- **Work to complete**: Please return each entry exactly as it appears, but not the pictures.
Source data below:
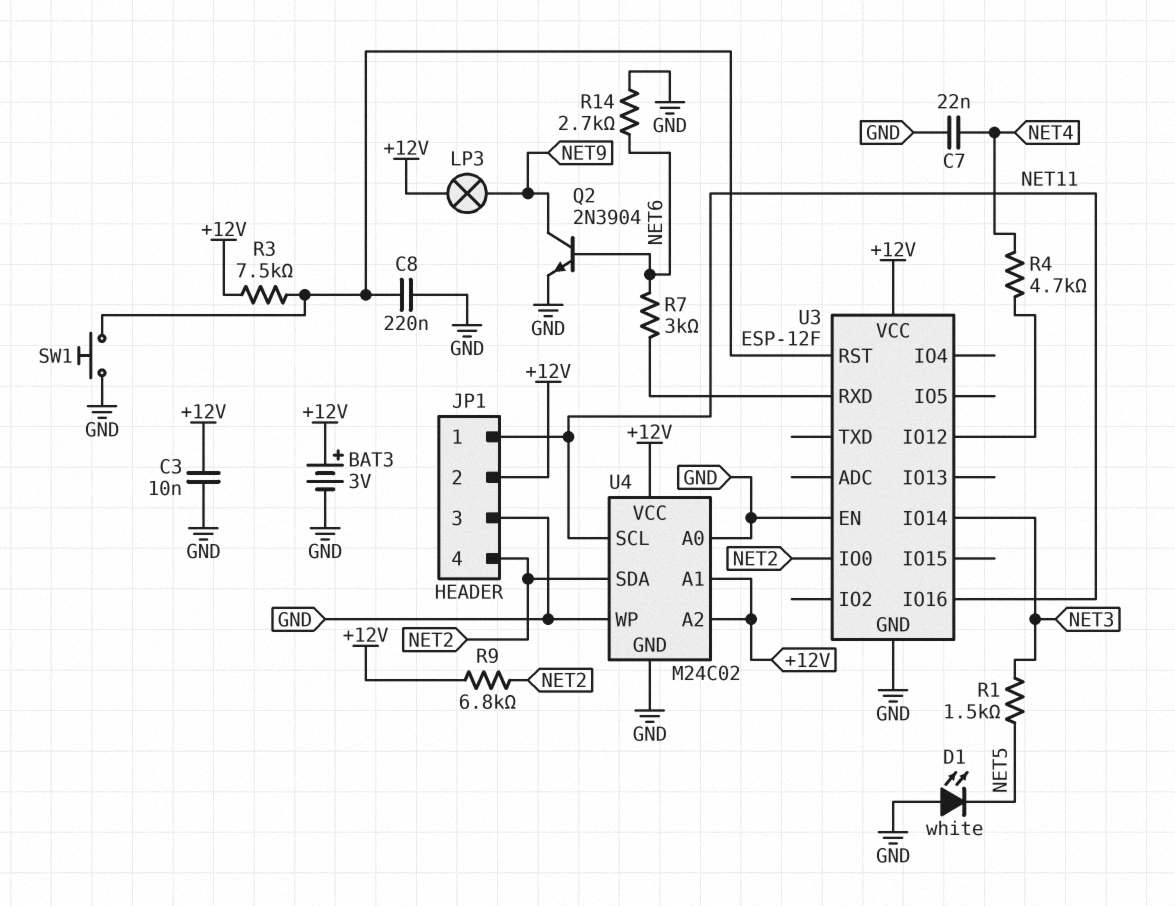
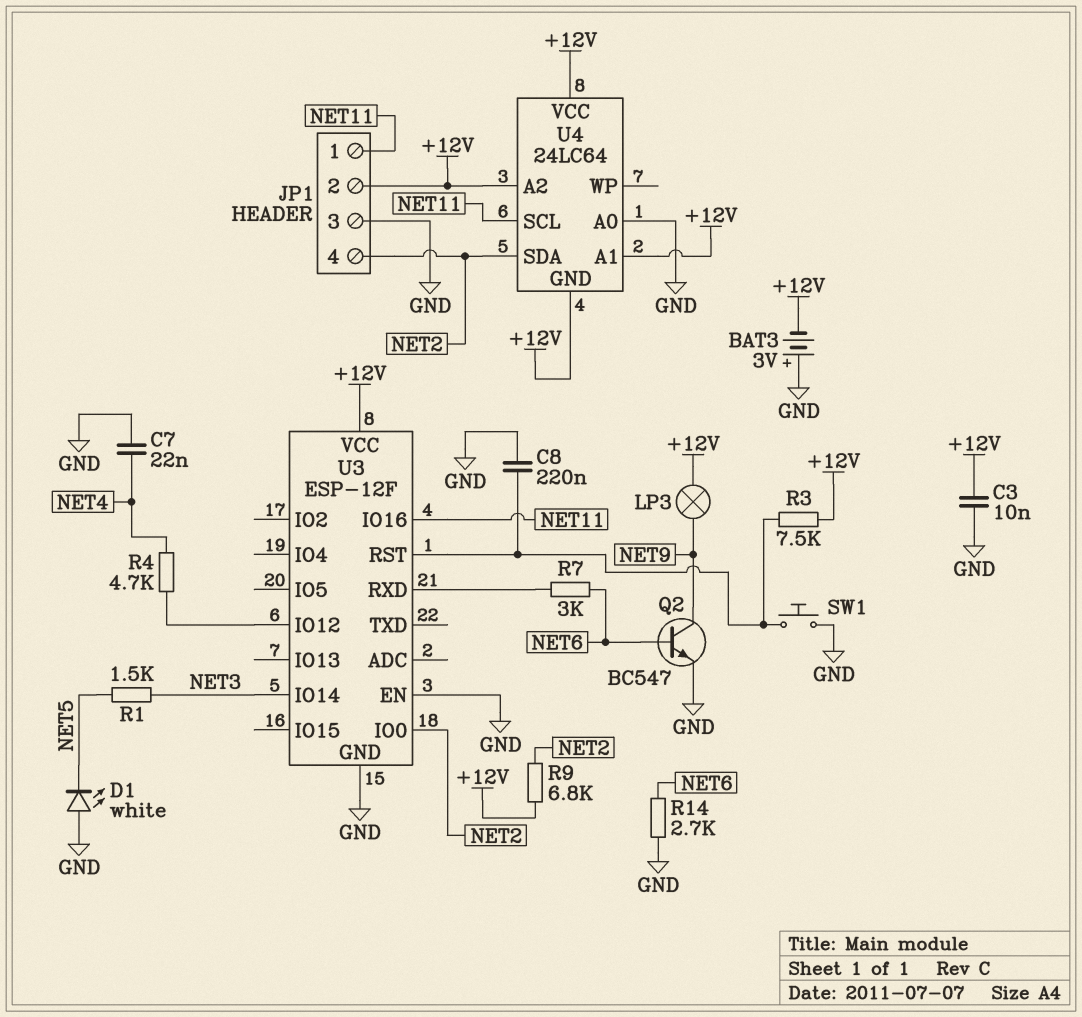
BAT3: 3V (plus +12V, minus GND) -> 3V (plus GND, minus +12V)
Q2: NPN 2N3904 (B NET6, C NET9, E GND) -> NPN BC547 (B NET6, C NET9, E GND)
U4: M24C02 -> 24LC64
U4 pin GND: GND -> +12V
U4 pin WP: GND -> none

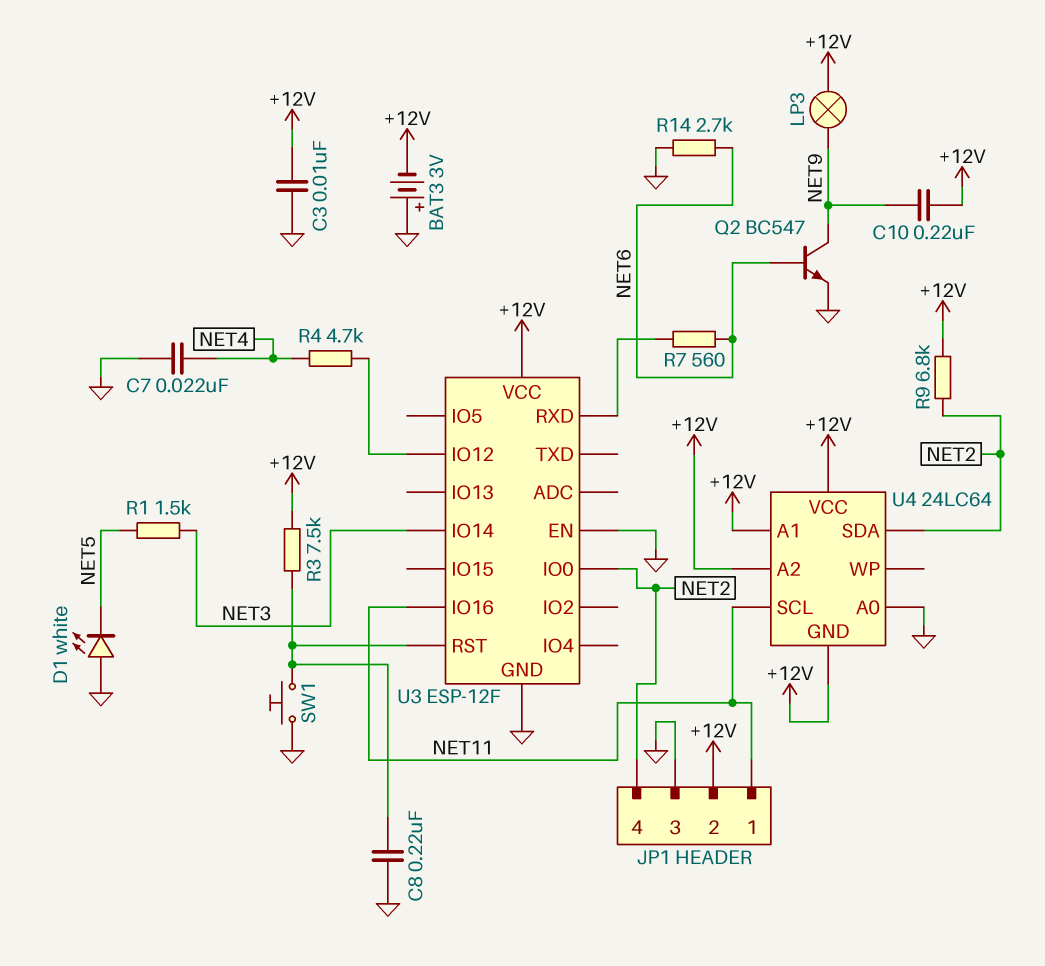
C10: none -> 220nF (+12V, NET9)
R7: 3k (NET6, U3/RXD) -> 560 (NET6, U3/RXD)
End of Source data.
- **Response to the task**:
BAT3: 3V (plus +12V, minus GND) -> 3V (plus GND, minus +12V)
Q2: NPN 2N3904 (B NET6, C NET9, E GND) -> NPN BC547 (B NET6, C NET9, E GND)
U4: M24C02 -> 24LC64
U4 pin GND: GND -> +12V
U4 pin WP: GND -> none

C10: none -> 220nF (+12V, NET9)
R7: 3k (NET6, U3/RXD) -> 560 (NET6, U3/RXD)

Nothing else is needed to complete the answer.